**TASK GOAL**
Look over the entries that follow and work out how many lines contain "none". State the number only.

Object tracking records
────────────────────
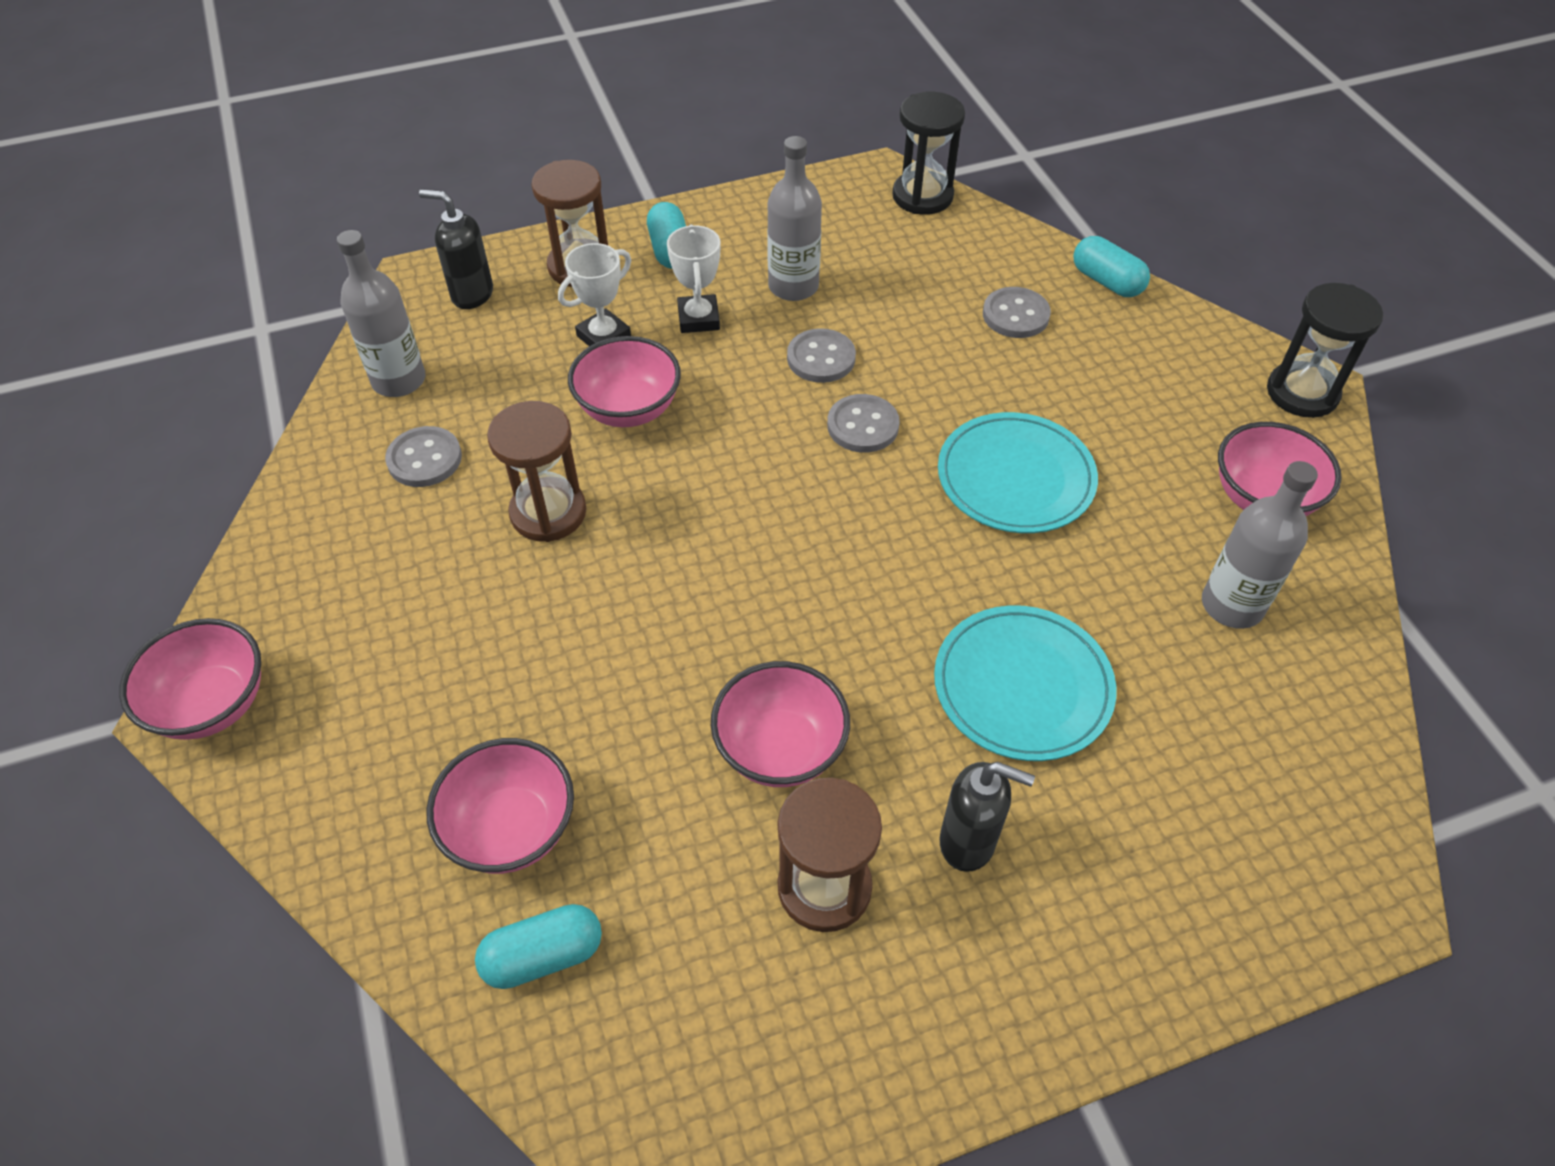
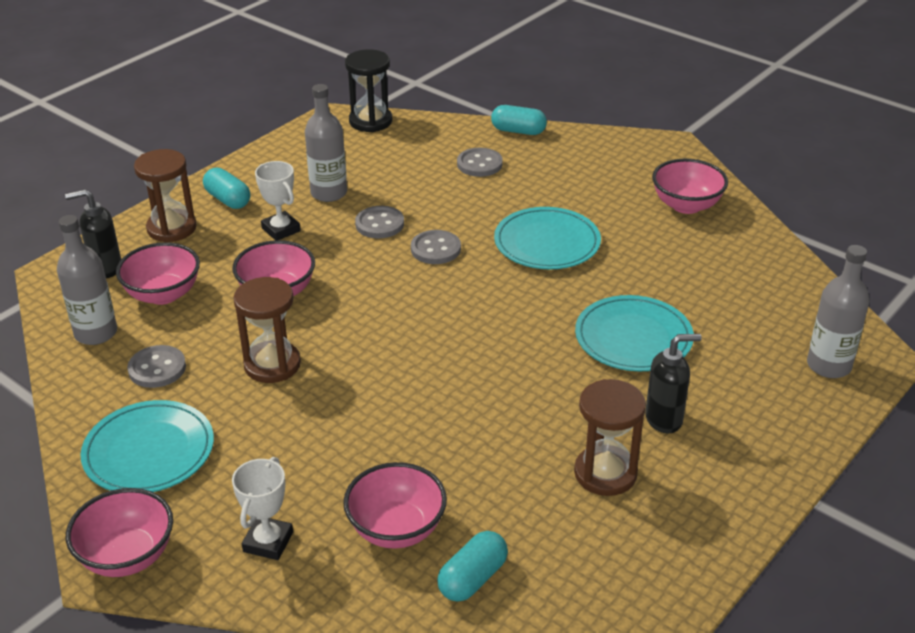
camera: 30 degrees left, 15 degrees down
(334, 571) = (149, 451): none -> turquoise plate
(604, 337) = (224, 260): white trophy -> white trophy (268, 542)
(780, 748) = (524, 422): pink bowl -> pink bowl (163, 294)
(1232, 605) = (710, 259): grey bottle -> grey bottle (829, 365)
(1302, 393) = (667, 150): black hourglass -> none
────────────────────
**SOLUTION FOR THIS TASK**
2